EXERCISE GOAL ::
In this exercise, the entries below are to be transcribed exactly, line by line.

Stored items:

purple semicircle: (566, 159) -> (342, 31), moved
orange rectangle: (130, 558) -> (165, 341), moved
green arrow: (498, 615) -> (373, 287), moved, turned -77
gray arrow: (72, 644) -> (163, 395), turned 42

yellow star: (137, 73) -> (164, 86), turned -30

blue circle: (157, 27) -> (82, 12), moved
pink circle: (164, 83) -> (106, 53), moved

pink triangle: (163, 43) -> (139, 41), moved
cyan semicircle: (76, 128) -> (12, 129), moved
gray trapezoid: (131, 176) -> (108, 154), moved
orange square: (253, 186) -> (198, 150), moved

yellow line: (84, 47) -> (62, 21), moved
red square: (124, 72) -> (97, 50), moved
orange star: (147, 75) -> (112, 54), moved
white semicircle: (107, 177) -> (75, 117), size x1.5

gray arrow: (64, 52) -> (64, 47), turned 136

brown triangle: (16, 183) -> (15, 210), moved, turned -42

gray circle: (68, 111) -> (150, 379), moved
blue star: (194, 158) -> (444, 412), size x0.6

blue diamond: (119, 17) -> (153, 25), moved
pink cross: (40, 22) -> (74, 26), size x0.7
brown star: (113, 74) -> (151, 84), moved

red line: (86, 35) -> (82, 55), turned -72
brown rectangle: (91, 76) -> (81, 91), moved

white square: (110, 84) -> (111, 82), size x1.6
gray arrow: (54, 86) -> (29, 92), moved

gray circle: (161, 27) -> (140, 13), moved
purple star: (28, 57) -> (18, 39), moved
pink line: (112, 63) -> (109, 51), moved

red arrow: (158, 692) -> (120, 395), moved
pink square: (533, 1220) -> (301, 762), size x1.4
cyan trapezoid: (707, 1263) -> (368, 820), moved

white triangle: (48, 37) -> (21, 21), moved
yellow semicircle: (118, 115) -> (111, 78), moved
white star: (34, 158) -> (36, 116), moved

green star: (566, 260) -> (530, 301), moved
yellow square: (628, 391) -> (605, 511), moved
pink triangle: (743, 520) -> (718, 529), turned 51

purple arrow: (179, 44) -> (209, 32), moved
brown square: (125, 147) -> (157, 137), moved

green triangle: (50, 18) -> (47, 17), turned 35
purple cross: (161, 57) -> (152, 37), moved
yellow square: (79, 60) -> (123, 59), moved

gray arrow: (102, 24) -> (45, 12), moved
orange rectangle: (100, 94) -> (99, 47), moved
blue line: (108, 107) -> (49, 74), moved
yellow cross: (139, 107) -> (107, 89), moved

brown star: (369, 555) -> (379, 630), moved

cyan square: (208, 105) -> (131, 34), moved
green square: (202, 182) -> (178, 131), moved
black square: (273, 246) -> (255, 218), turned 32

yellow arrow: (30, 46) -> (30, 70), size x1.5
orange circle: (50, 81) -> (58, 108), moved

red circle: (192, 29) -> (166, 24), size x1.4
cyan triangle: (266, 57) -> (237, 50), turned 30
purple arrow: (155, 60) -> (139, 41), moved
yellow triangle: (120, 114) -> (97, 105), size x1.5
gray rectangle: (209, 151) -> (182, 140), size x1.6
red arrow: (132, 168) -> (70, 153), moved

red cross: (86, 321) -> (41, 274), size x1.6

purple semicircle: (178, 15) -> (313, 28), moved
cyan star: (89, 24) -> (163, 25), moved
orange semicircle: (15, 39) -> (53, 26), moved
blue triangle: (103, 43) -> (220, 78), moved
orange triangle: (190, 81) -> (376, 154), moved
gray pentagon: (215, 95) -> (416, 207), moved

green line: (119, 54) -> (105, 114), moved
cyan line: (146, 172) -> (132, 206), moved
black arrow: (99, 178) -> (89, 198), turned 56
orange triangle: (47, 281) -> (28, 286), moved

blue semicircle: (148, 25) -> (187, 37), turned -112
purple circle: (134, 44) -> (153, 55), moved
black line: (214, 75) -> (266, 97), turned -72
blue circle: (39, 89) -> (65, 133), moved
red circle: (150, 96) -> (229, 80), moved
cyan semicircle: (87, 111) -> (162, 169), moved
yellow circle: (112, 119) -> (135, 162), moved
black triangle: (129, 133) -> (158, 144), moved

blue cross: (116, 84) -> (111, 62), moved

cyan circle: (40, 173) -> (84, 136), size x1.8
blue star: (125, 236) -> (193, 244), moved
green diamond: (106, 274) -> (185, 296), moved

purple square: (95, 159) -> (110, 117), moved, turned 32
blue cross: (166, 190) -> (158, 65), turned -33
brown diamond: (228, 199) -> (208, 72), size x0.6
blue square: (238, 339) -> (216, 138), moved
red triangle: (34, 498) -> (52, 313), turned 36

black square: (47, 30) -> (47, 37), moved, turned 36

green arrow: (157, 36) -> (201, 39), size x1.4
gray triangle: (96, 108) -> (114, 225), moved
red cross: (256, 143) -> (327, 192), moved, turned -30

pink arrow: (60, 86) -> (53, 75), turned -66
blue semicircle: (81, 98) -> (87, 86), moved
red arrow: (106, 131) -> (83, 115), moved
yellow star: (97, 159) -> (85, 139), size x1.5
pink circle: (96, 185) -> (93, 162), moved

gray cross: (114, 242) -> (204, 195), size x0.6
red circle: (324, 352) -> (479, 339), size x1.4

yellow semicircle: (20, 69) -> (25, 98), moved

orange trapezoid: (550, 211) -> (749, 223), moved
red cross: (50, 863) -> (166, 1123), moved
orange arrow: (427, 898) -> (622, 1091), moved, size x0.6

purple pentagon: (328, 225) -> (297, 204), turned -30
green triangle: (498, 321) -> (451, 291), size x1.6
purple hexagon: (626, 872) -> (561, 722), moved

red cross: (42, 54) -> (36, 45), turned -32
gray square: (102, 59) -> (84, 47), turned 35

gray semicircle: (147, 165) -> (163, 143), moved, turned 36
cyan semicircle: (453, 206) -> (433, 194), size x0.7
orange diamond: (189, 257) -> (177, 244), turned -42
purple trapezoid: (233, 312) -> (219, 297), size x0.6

RESULT BELOW ::
purple semicircle: (566, 159) -> (342, 31), moved
orange rectangle: (130, 558) -> (165, 341), moved
green arrow: (498, 615) -> (373, 287), moved, turned -77
gray arrow: (72, 644) -> (163, 395), turned 42

yellow star: (137, 73) -> (164, 86), turned -30

blue circle: (157, 27) -> (82, 12), moved
pink circle: (164, 83) -> (106, 53), moved

pink triangle: (163, 43) -> (139, 41), moved
cyan semicircle: (76, 128) -> (12, 129), moved
gray trapezoid: (131, 176) -> (108, 154), moved
orange square: (253, 186) -> (198, 150), moved

yellow line: (84, 47) -> (62, 21), moved
red square: (124, 72) -> (97, 50), moved
orange star: (147, 75) -> (112, 54), moved
white semicircle: (107, 177) -> (75, 117), size x1.5

gray arrow: (64, 52) -> (64, 47), turned 136

brown triangle: (16, 183) -> (15, 210), moved, turned -42

gray circle: (68, 111) -> (150, 379), moved
blue star: (194, 158) -> (444, 412), size x0.6

blue diamond: (119, 17) -> (153, 25), moved
pink cross: (40, 22) -> (74, 26), size x0.7
brown star: (113, 74) -> (151, 84), moved

red line: (86, 35) -> (82, 55), turned -72
brown rectangle: (91, 76) -> (81, 91), moved

white square: (110, 84) -> (111, 82), size x1.6
gray arrow: (54, 86) -> (29, 92), moved

gray circle: (161, 27) -> (140, 13), moved
purple star: (28, 57) -> (18, 39), moved
pink line: (112, 63) -> (109, 51), moved

red arrow: (158, 692) -> (120, 395), moved
pink square: (533, 1220) -> (301, 762), size x1.4
cyan trapezoid: (707, 1263) -> (368, 820), moved

white triangle: (48, 37) -> (21, 21), moved
yellow semicircle: (118, 115) -> (111, 78), moved
white star: (34, 158) -> (36, 116), moved

green star: (566, 260) -> (530, 301), moved
yellow square: (628, 391) -> (605, 511), moved
pink triangle: (743, 520) -> (718, 529), turned 51

purple arrow: (179, 44) -> (209, 32), moved
brown square: (125, 147) -> (157, 137), moved

green triangle: (50, 18) -> (47, 17), turned 35
purple cross: (161, 57) -> (152, 37), moved
yellow square: (79, 60) -> (123, 59), moved

gray arrow: (102, 24) -> (45, 12), moved
orange rectangle: (100, 94) -> (99, 47), moved
blue line: (108, 107) -> (49, 74), moved
yellow cross: (139, 107) -> (107, 89), moved

brown star: (369, 555) -> (379, 630), moved

cyan square: (208, 105) -> (131, 34), moved
green square: (202, 182) -> (178, 131), moved
black square: (273, 246) -> (255, 218), turned 32

yellow arrow: (30, 46) -> (30, 70), size x1.5
orange circle: (50, 81) -> (58, 108), moved

red circle: (192, 29) -> (166, 24), size x1.4
cyan triangle: (266, 57) -> (237, 50), turned 30
purple arrow: (155, 60) -> (139, 41), moved
yellow triangle: (120, 114) -> (97, 105), size x1.5
gray rectangle: (209, 151) -> (182, 140), size x1.6
red arrow: (132, 168) -> (70, 153), moved

red cross: (86, 321) -> (41, 274), size x1.6

purple semicircle: (178, 15) -> (313, 28), moved
cyan star: (89, 24) -> (163, 25), moved
orange semicircle: (15, 39) -> (53, 26), moved
blue triangle: (103, 43) -> (220, 78), moved
orange triangle: (190, 81) -> (376, 154), moved
gray pentagon: (215, 95) -> (416, 207), moved

green line: (119, 54) -> (105, 114), moved
cyan line: (146, 172) -> (132, 206), moved
black arrow: (99, 178) -> (89, 198), turned 56
orange triangle: (47, 281) -> (28, 286), moved

blue semicircle: (148, 25) -> (187, 37), turned -112
purple circle: (134, 44) -> (153, 55), moved
black line: (214, 75) -> (266, 97), turned -72
blue circle: (39, 89) -> (65, 133), moved
red circle: (150, 96) -> (229, 80), moved
cyan semicircle: (87, 111) -> (162, 169), moved
yellow circle: (112, 119) -> (135, 162), moved
black triangle: (129, 133) -> (158, 144), moved

blue cross: (116, 84) -> (111, 62), moved

cyan circle: (40, 173) -> (84, 136), size x1.8
blue star: (125, 236) -> (193, 244), moved
green diamond: (106, 274) -> (185, 296), moved

purple square: (95, 159) -> (110, 117), moved, turned 32
blue cross: (166, 190) -> (158, 65), turned -33
brown diamond: (228, 199) -> (208, 72), size x0.6
blue square: (238, 339) -> (216, 138), moved
red triangle: (34, 498) -> (52, 313), turned 36

black square: (47, 30) -> (47, 37), moved, turned 36

green arrow: (157, 36) -> (201, 39), size x1.4
gray triangle: (96, 108) -> (114, 225), moved
red cross: (256, 143) -> (327, 192), moved, turned -30

pink arrow: (60, 86) -> (53, 75), turned -66
blue semicircle: (81, 98) -> (87, 86), moved
red arrow: (106, 131) -> (83, 115), moved
yellow star: (97, 159) -> (85, 139), size x1.5
pink circle: (96, 185) -> (93, 162), moved

gray cross: (114, 242) -> (204, 195), size x0.6
red circle: (324, 352) -> (479, 339), size x1.4

yellow semicircle: (20, 69) -> (25, 98), moved

orange trapezoid: (550, 211) -> (749, 223), moved
red cross: (50, 863) -> (166, 1123), moved
orange arrow: (427, 898) -> (622, 1091), moved, size x0.6

purple pentagon: (328, 225) -> (297, 204), turned -30
green triangle: (498, 321) -> (451, 291), size x1.6
purple hexagon: (626, 872) -> (561, 722), moved

red cross: (42, 54) -> (36, 45), turned -32
gray square: (102, 59) -> (84, 47), turned 35

gray semicircle: (147, 165) -> (163, 143), moved, turned 36
cyan semicircle: (453, 206) -> (433, 194), size x0.7
orange diamond: (189, 257) -> (177, 244), turned -42
purple trapezoid: (233, 312) -> (219, 297), size x0.6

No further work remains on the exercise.